- Assigned task -
Your answer must be the line containing "BAT1: 12V (plus" and each following line to the end of the listing below, copied exactly, with pictures removed and nothing added.

Exercise data section start

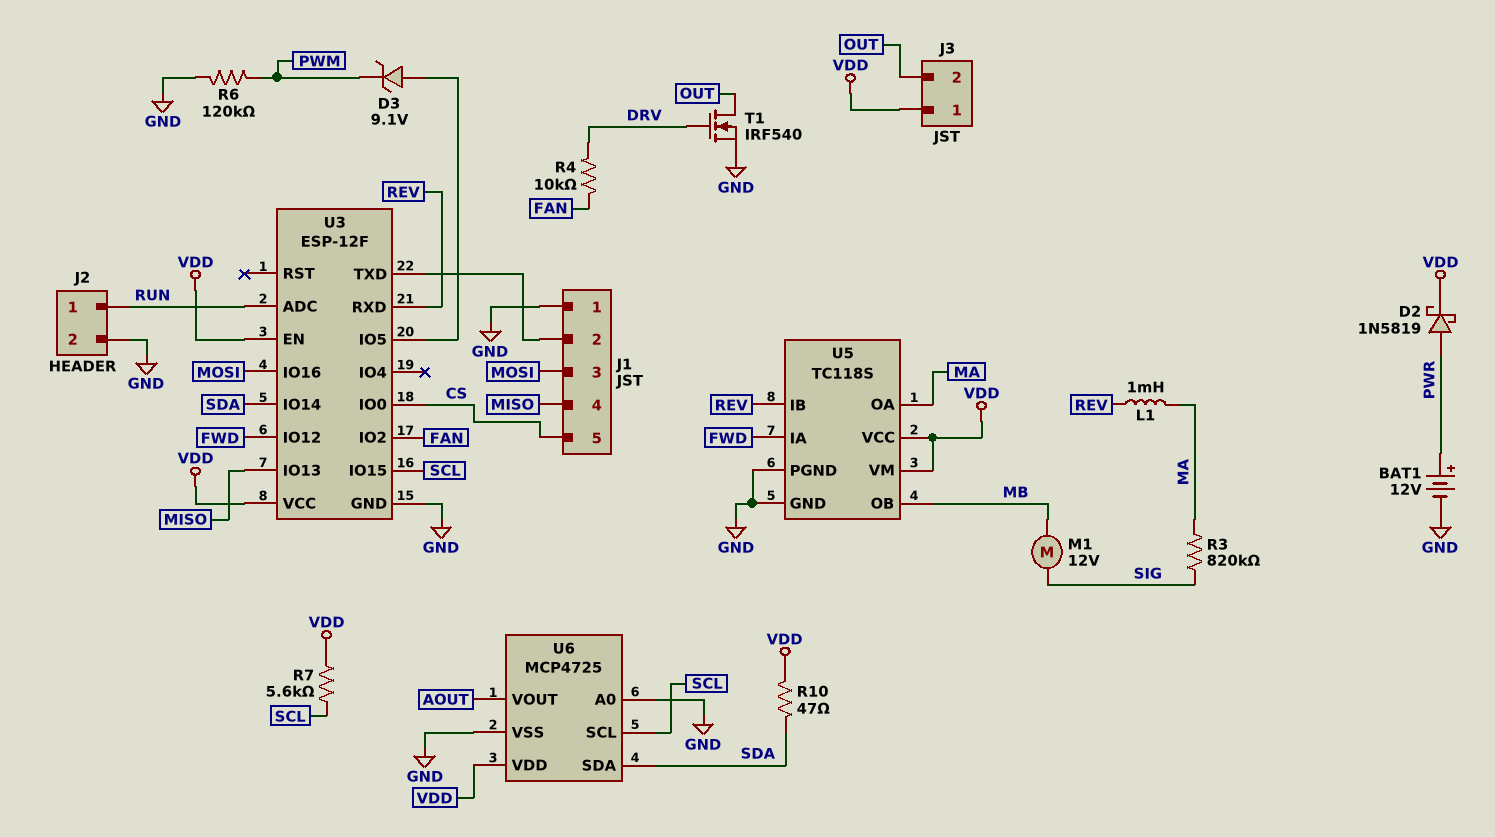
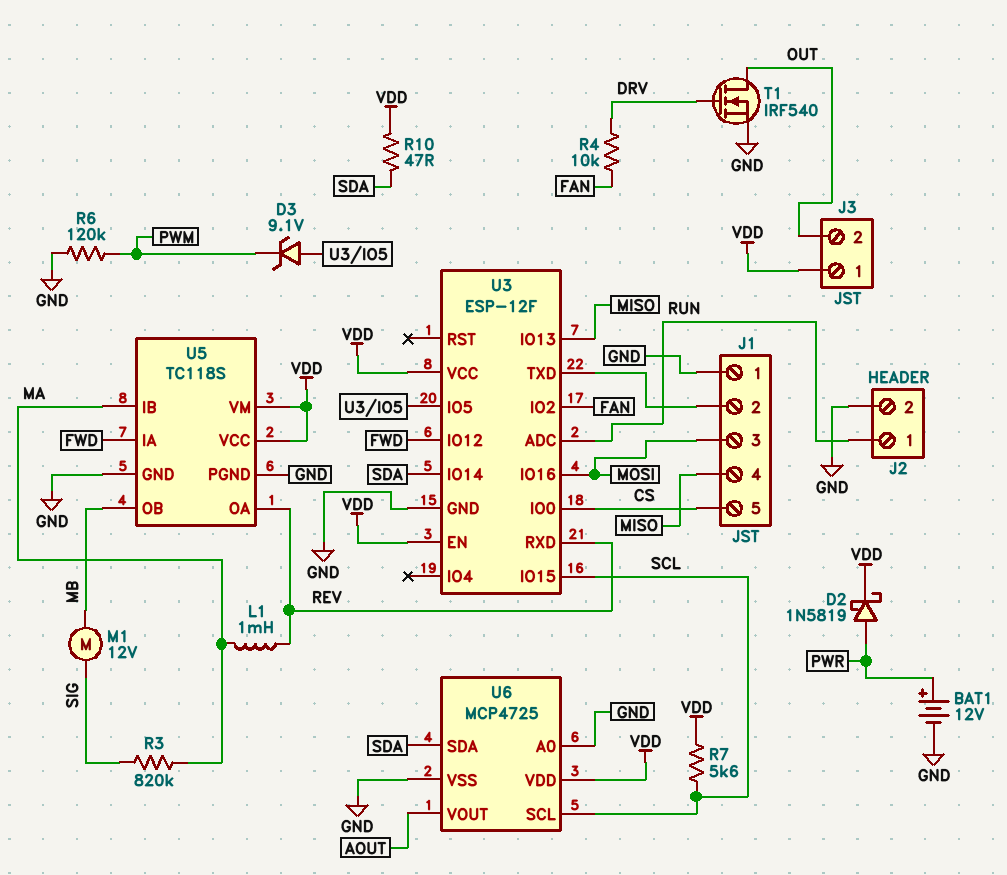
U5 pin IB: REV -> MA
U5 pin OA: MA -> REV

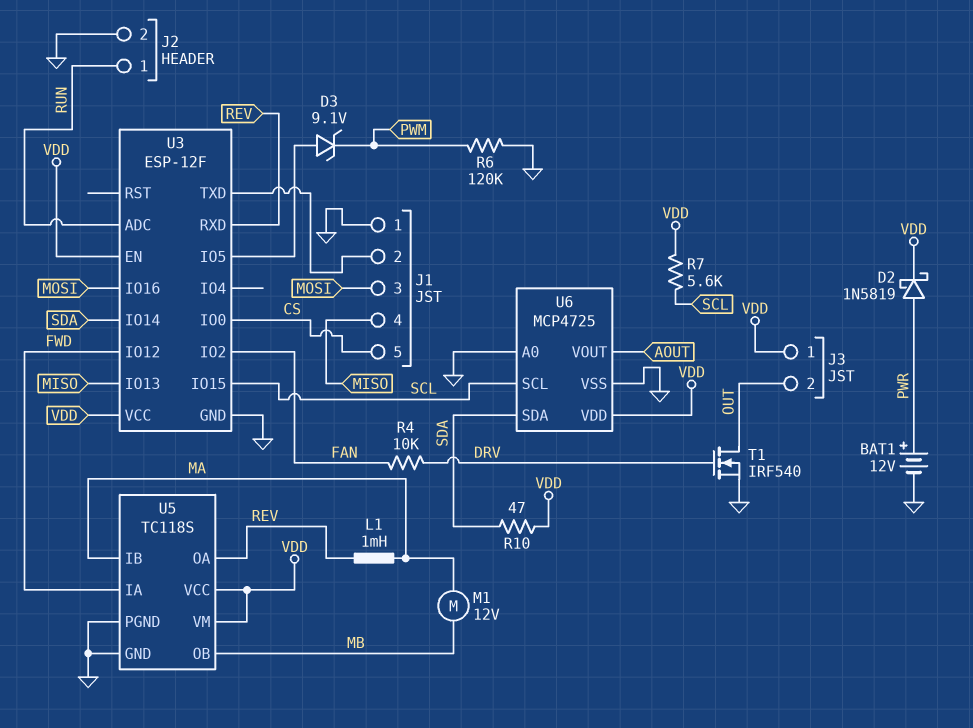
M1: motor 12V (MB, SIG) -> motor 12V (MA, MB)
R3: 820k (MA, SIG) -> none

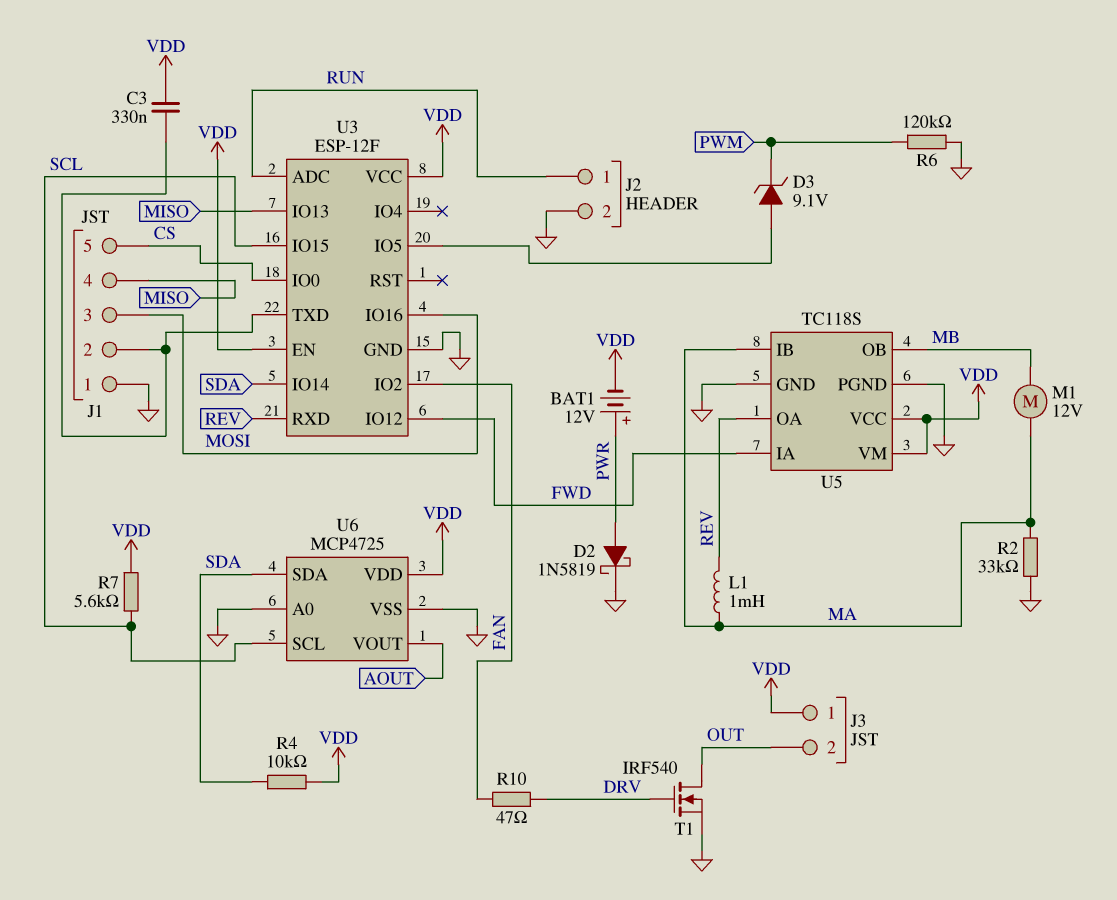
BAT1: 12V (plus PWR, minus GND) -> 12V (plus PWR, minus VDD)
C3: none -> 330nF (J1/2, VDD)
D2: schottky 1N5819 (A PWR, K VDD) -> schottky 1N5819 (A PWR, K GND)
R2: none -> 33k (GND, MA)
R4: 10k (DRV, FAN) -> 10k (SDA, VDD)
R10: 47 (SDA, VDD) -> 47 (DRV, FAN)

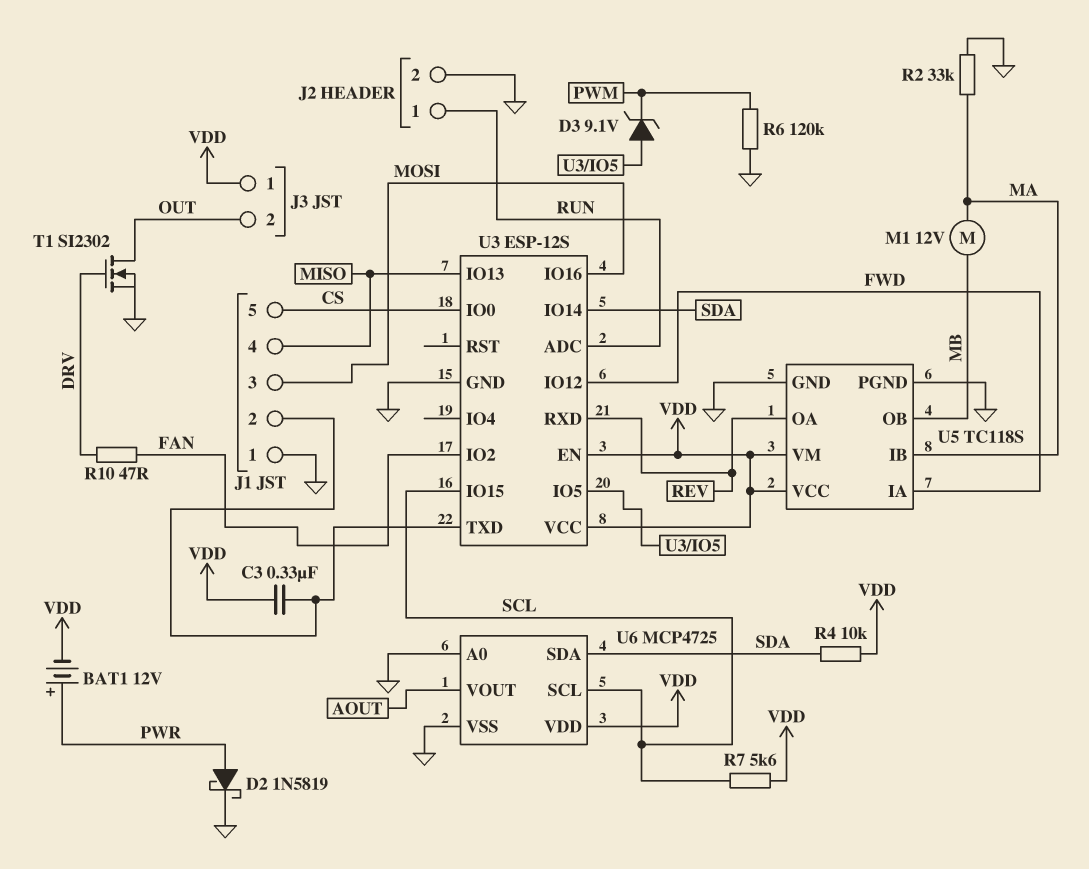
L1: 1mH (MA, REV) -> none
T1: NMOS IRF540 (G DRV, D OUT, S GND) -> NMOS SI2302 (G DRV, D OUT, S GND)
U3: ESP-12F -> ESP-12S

Exercise data section end

- Response -
BAT1: 12V (plus PWR, minus GND) -> 12V (plus PWR, minus VDD)
C3: none -> 330nF (J1/2, VDD)
D2: schottky 1N5819 (A PWR, K VDD) -> schottky 1N5819 (A PWR, K GND)
R2: none -> 33k (GND, MA)
R4: 10k (DRV, FAN) -> 10k (SDA, VDD)
R10: 47 (SDA, VDD) -> 47 (DRV, FAN)

L1: 1mH (MA, REV) -> none
T1: NMOS IRF540 (G DRV, D OUT, S GND) -> NMOS SI2302 (G DRV, D OUT, S GND)
U3: ESP-12F -> ESP-12S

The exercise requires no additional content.